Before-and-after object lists
━━━━━━━━━━
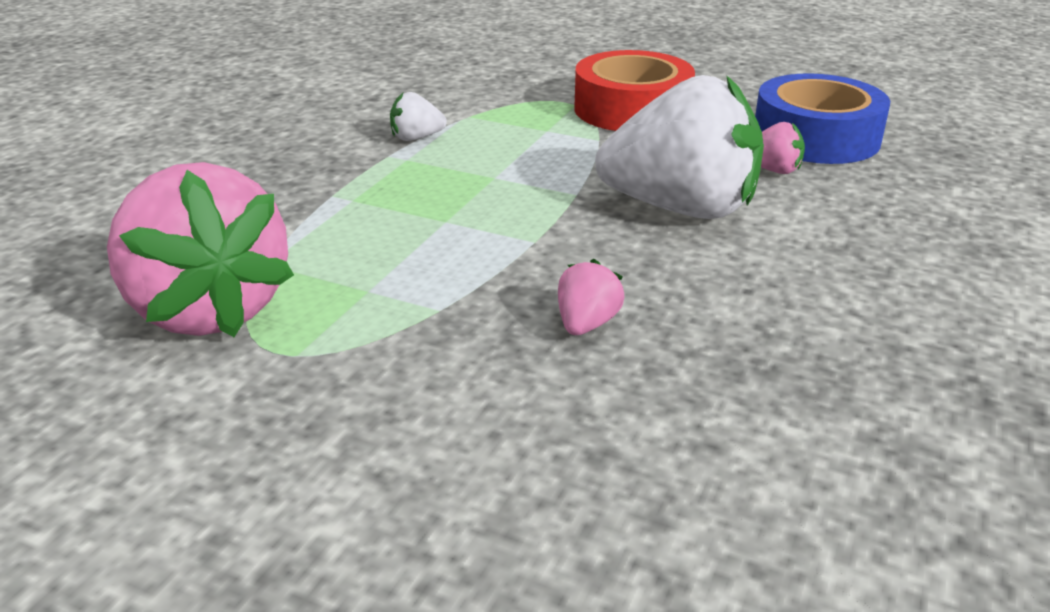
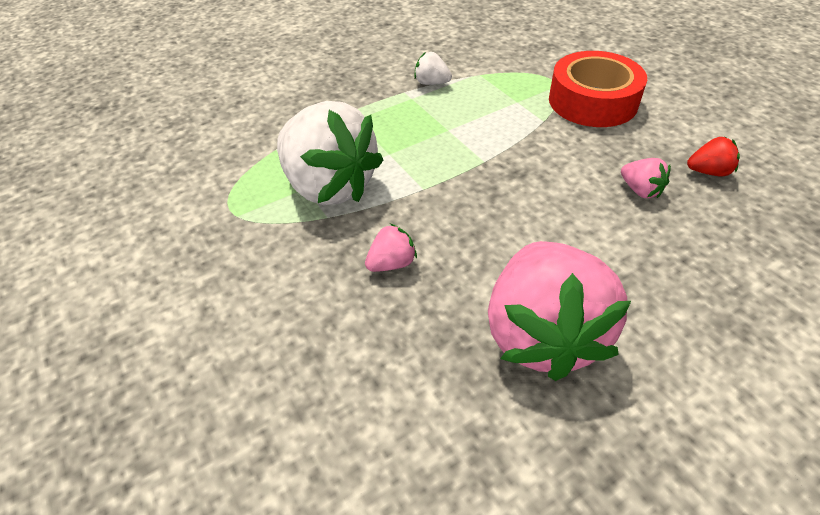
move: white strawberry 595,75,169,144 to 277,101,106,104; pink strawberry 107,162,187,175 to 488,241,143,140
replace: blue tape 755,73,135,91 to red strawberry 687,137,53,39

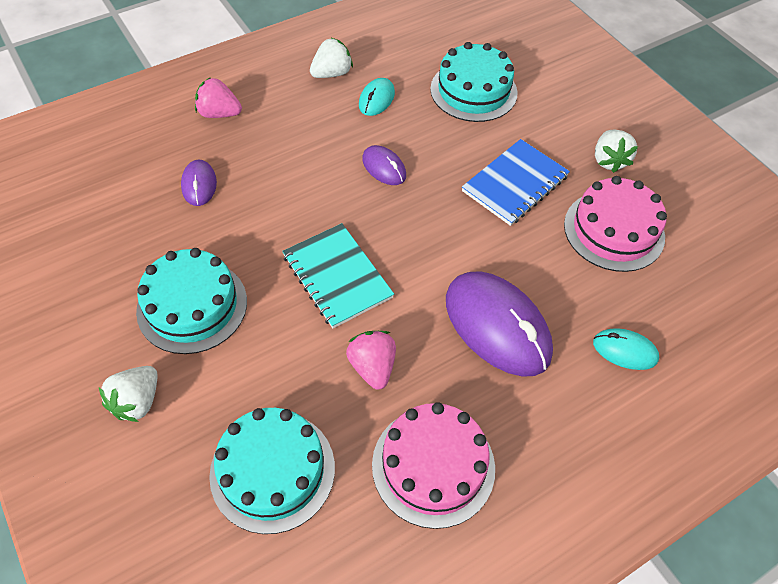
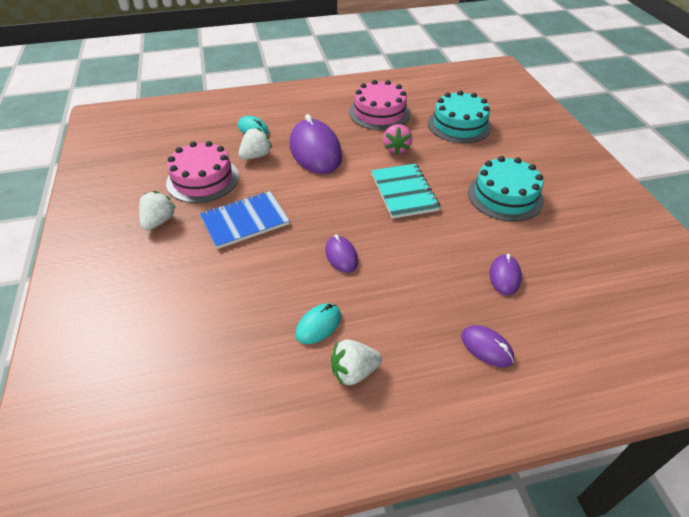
delete: turquoise cake 430,42,88,80
move: white strawberry 99,366,59,56 to 238,128,34,32
replace: pink strawberry 195,77,47,41 to purple mouse 461,325,53,42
━━━━━━━━━━
■ Assigned task:
Nothing but the lines from the one with "delete: turquoise cake 430,42,88,80" through the end of the data above should be reproduced, each exactly, both ends included.

■ Solution to this exercise:
delete: turquoise cake 430,42,88,80
move: white strawberry 99,366,59,56 to 238,128,34,32
replace: pink strawberry 195,77,47,41 to purple mouse 461,325,53,42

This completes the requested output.